WHAT IS BEING ASKED => Would you give the listing again exactly, without its images?

DATA BELOW =>
= Beginning of Section =

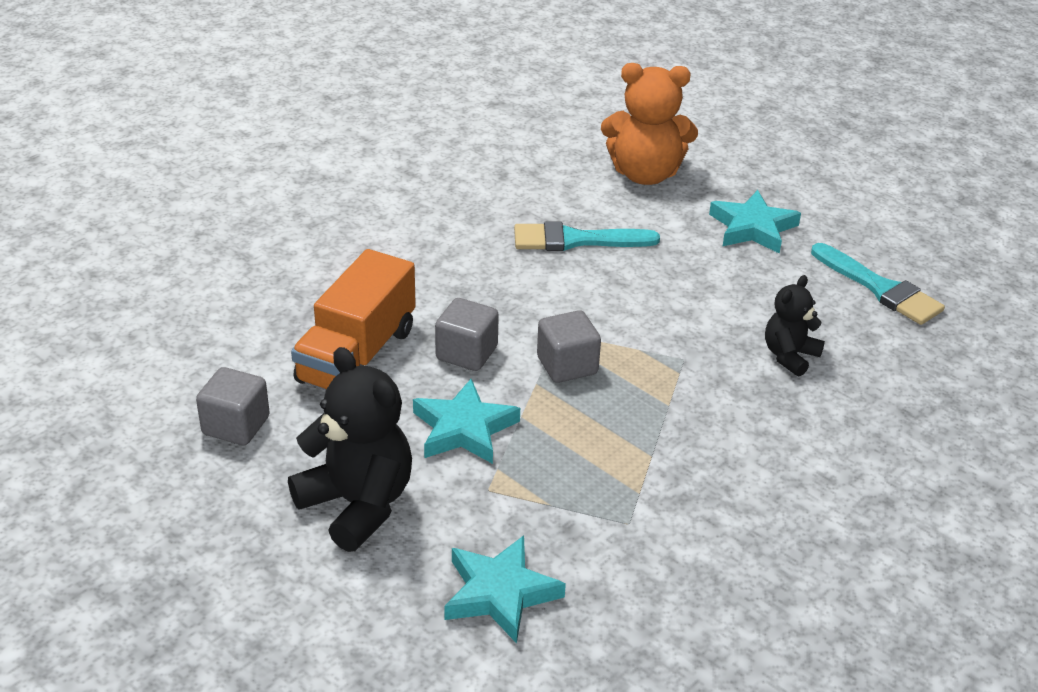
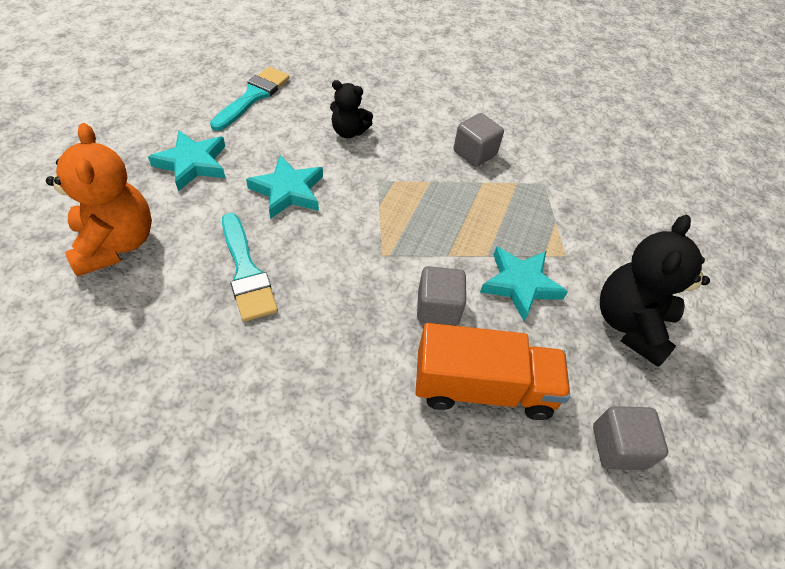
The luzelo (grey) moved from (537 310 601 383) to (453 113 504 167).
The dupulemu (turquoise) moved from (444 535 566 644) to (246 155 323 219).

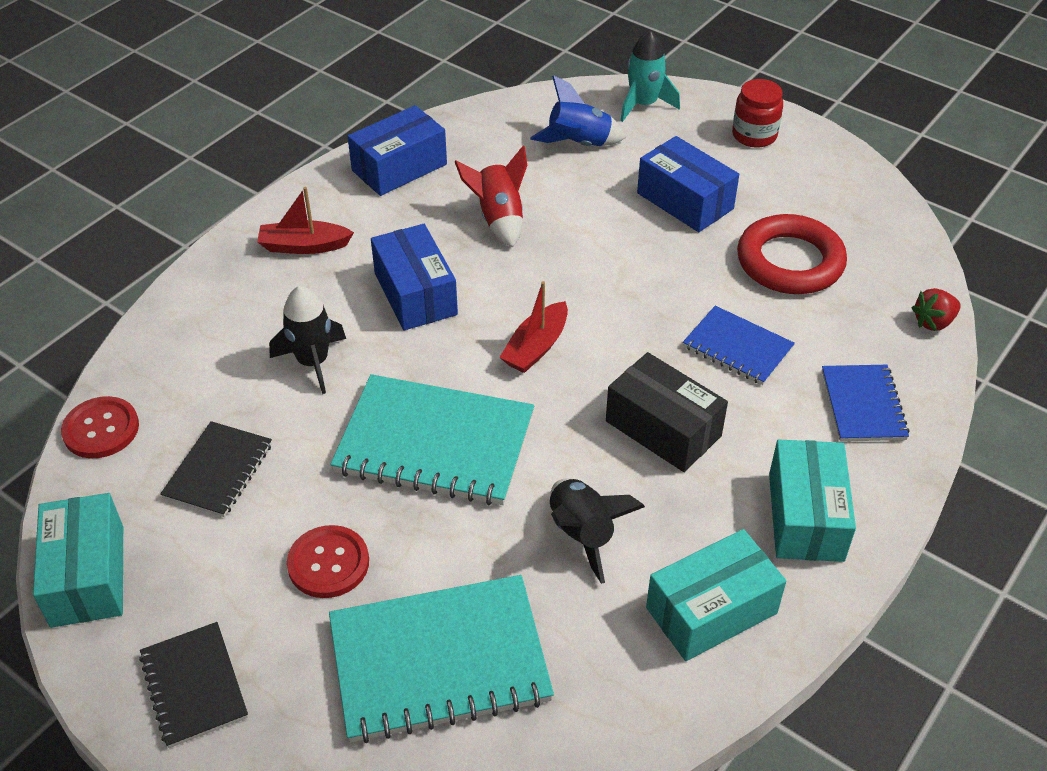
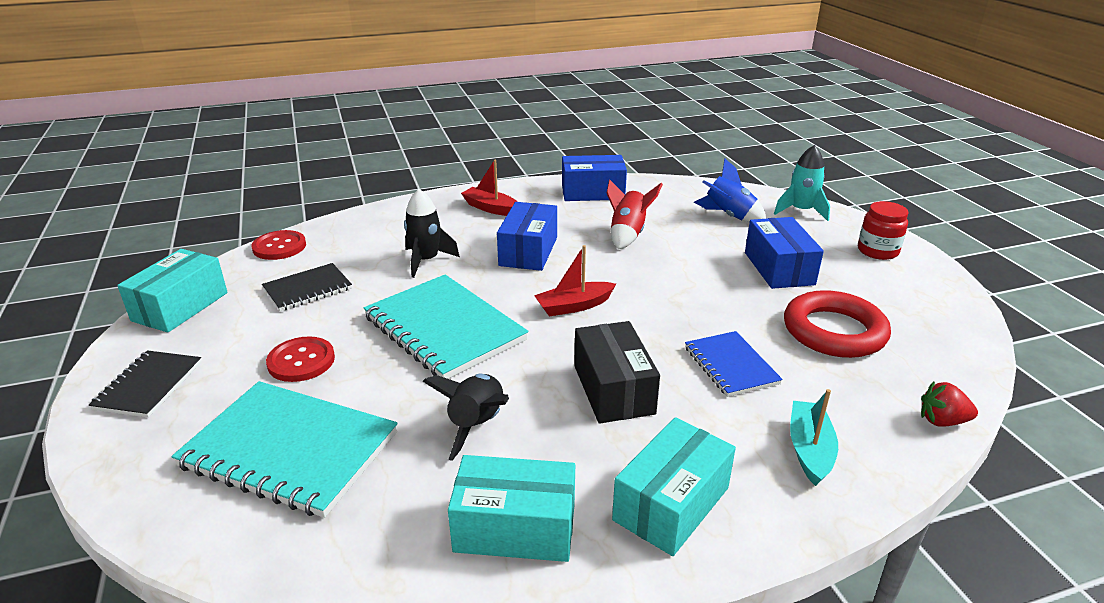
The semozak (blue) at (822 365 910 442) was replaced by the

= End of Section =

OUTPUT OF THE TASK =>
The luzelo (grey) moved from (537 310 601 383) to (453 113 504 167).
The dupulemu (turquoise) moved from (444 535 566 644) to (246 155 323 219).

The semozak (blue) at (822 365 910 442) was replaced by the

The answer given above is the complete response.